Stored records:
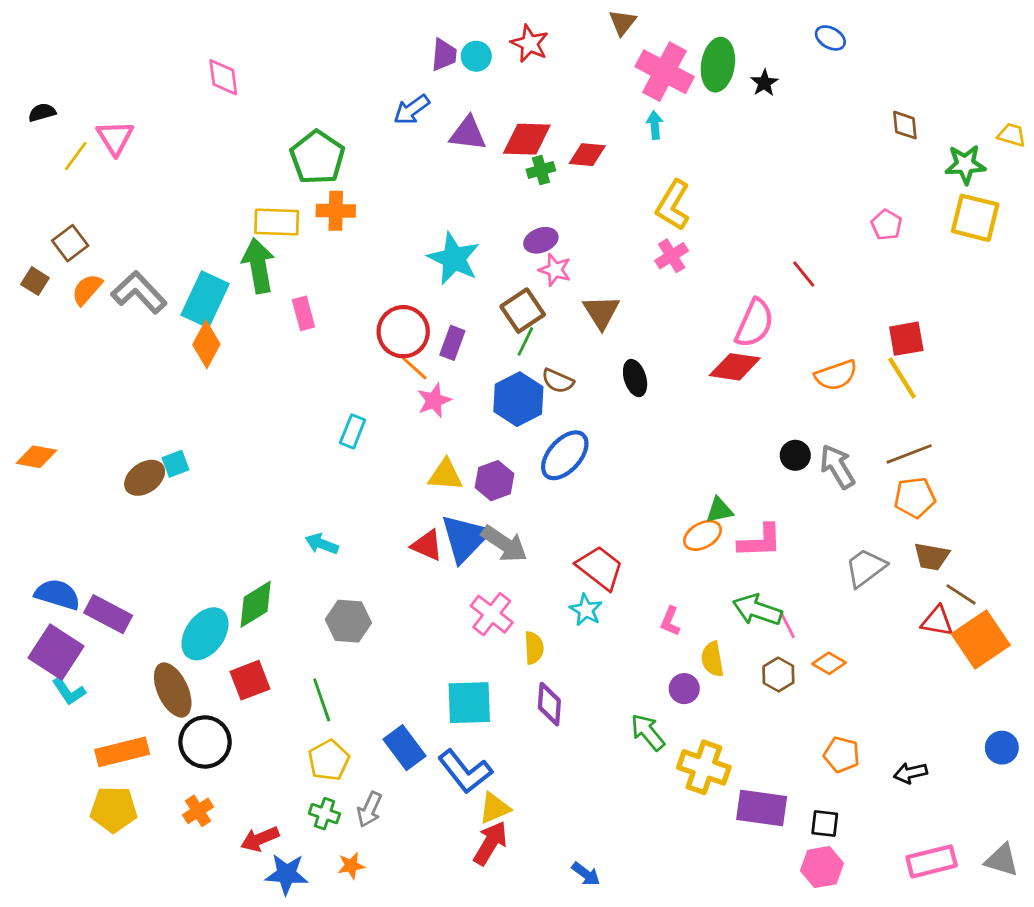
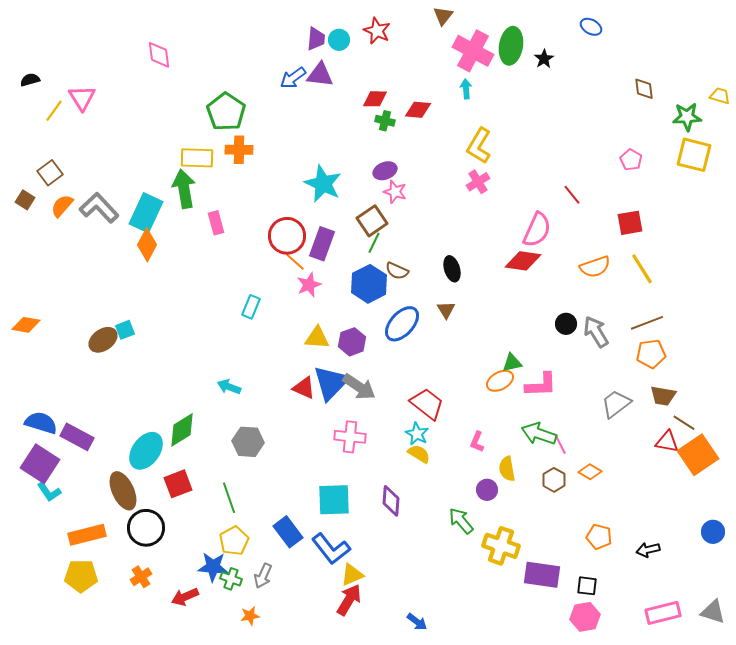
purple triangle: (468, 133) -> (320, 75), moved
red diamond: (527, 139) -> (375, 99), size x0.7
green cross: (541, 170) -> (385, 121), turned 30
brown triangle: (601, 312) -> (446, 310), moved, size x0.7
red square: (906, 339) -> (630, 223), moved
purple rectangle: (452, 343) -> (322, 244), size x1.4
pink cross: (492, 614) -> (350, 437), turned -32
yellow semicircle: (534, 648) -> (419, 454), moved, turned -55
blue star: (287, 874) -> (213, 567), moved

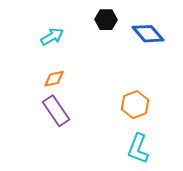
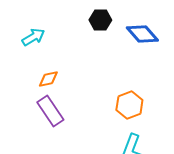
cyan arrow: (52, 37) -> (33, 37), moved

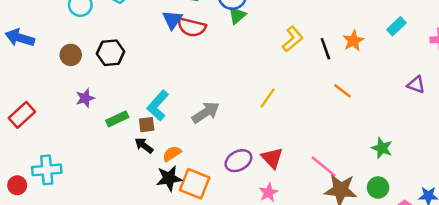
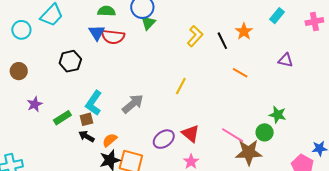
black hexagon: (111, 53) -> (70, 61), moved
purple triangle: (416, 85) -> (286, 60), moved
green circle: (378, 188) -> (265, 132), moved

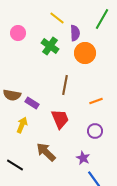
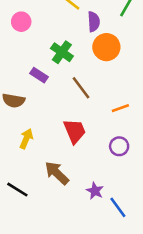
green cross: (50, 46) -> (62, 52), moved
brown line: (65, 85) -> (81, 88), turned -48
purple rectangle: (32, 103) -> (39, 75), moved
purple star: (83, 158) -> (95, 191), moved

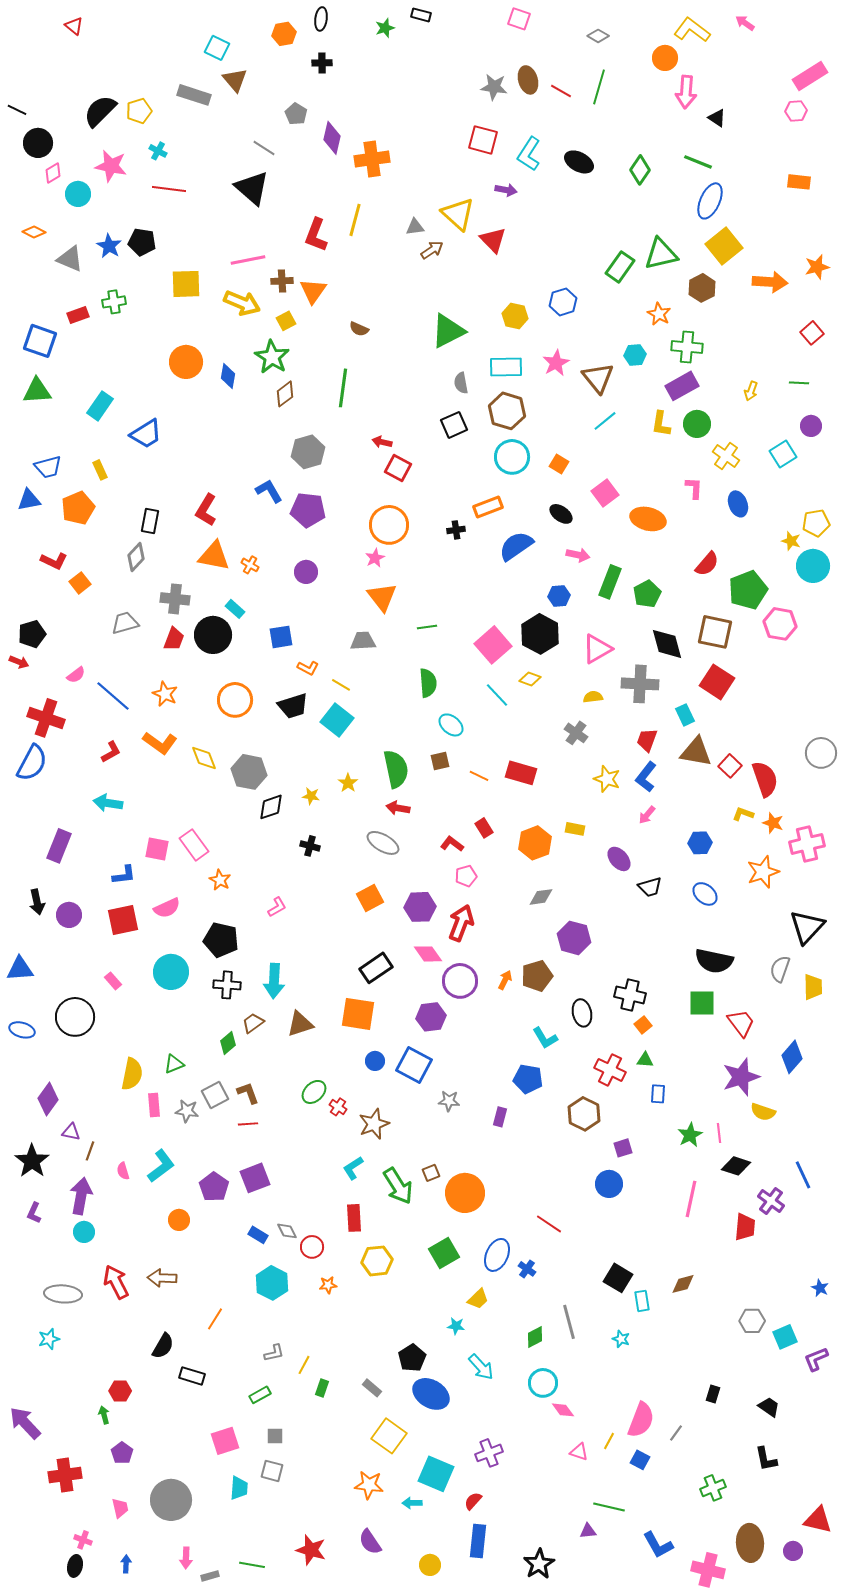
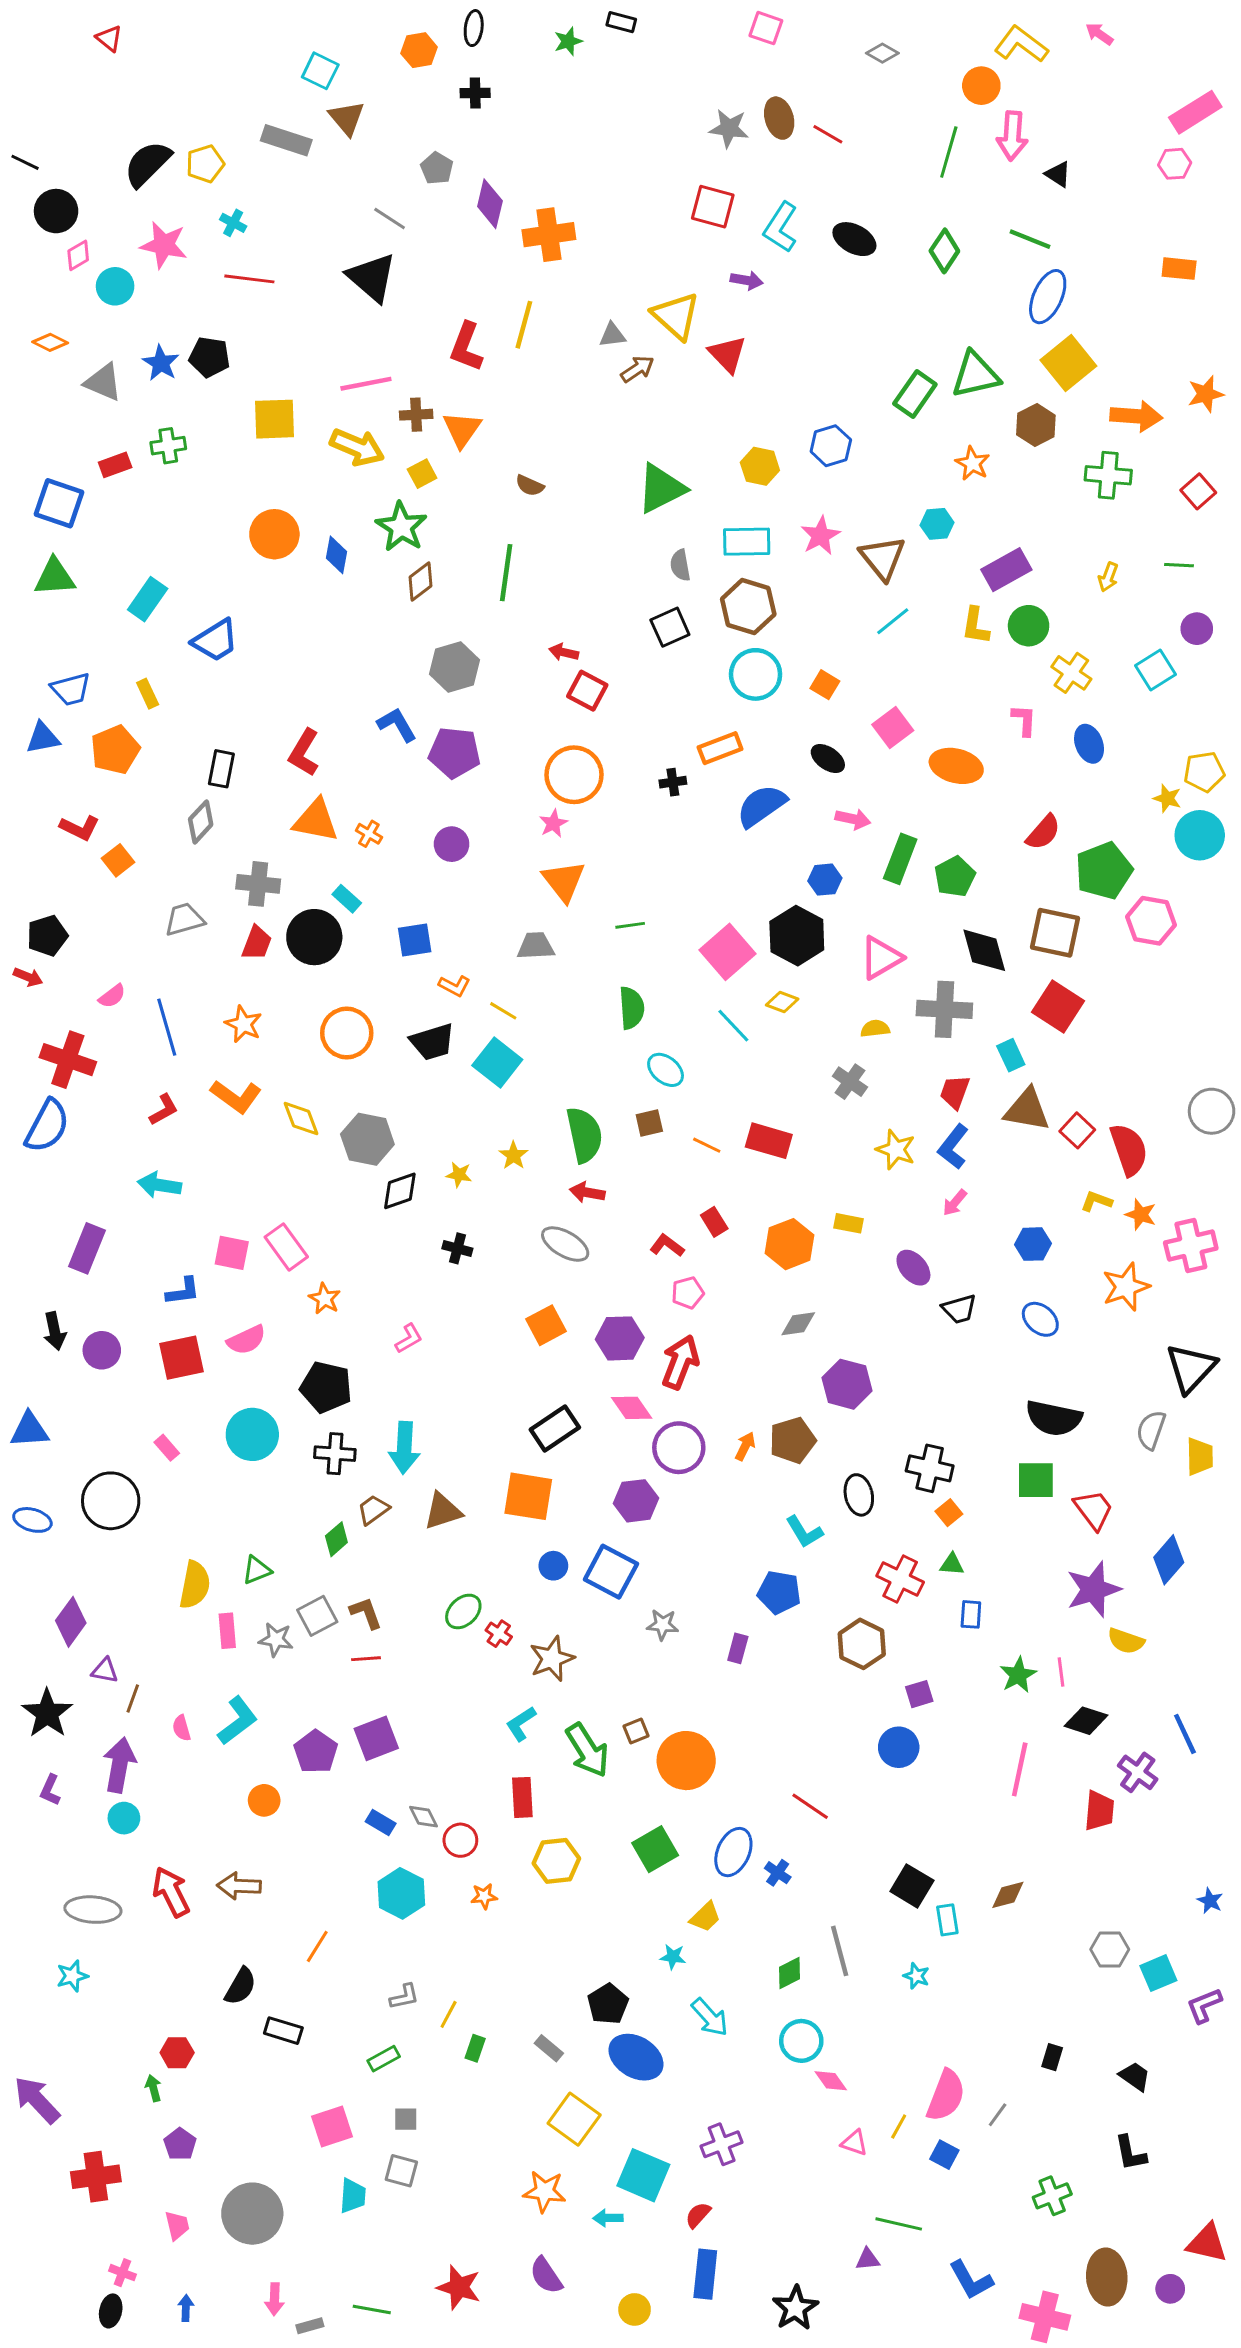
green line: (599, 87) -> (949, 152), moved
green cross: (687, 347) -> (1108, 475), moved
blue line: (113, 696) -> (167, 1027), turned 33

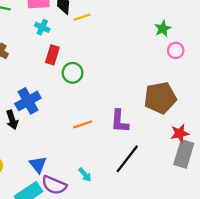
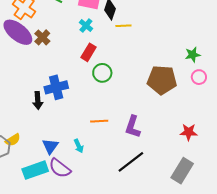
brown pentagon: (160, 98) -> (162, 80), moved
red star: (180, 133) -> (189, 132), moved
cyan arrow: (85, 175) -> (79, 146), moved

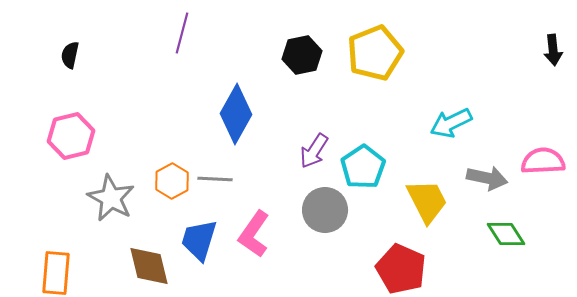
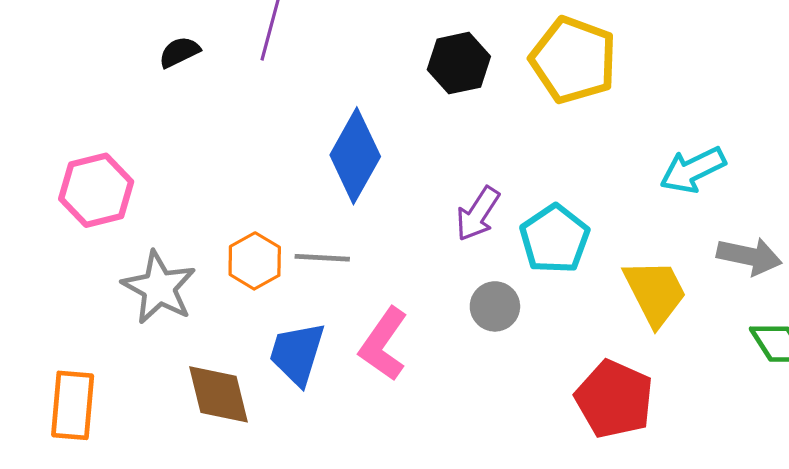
yellow pentagon: (375, 53) -> (573, 60), turned -30
black semicircle: (70, 55) -> (179, 52), moved, turned 52
gray circle: (325, 210) -> (495, 306), size x0.7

## [TASK DETAILS]
I'd like the lines above repeated exactly, from the one that contains "purple triangle: (416, 85)" through the one that contains "brown pentagon: (160, 98) -> (162, 80), moved", with no pictures.

## [SOLUTION TO THIS PROBLEM]
purple triangle: (416, 85) -> (286, 60), moved
green circle: (378, 188) -> (265, 132), moved

green cross: (50, 46) -> (62, 52), moved
brown line: (65, 85) -> (81, 88), turned -48
purple rectangle: (32, 103) -> (39, 75), moved
purple star: (83, 158) -> (95, 191), moved

green line: (599, 87) -> (949, 152), moved
green cross: (687, 347) -> (1108, 475), moved
blue line: (113, 696) -> (167, 1027), turned 33

brown pentagon: (160, 98) -> (162, 80), moved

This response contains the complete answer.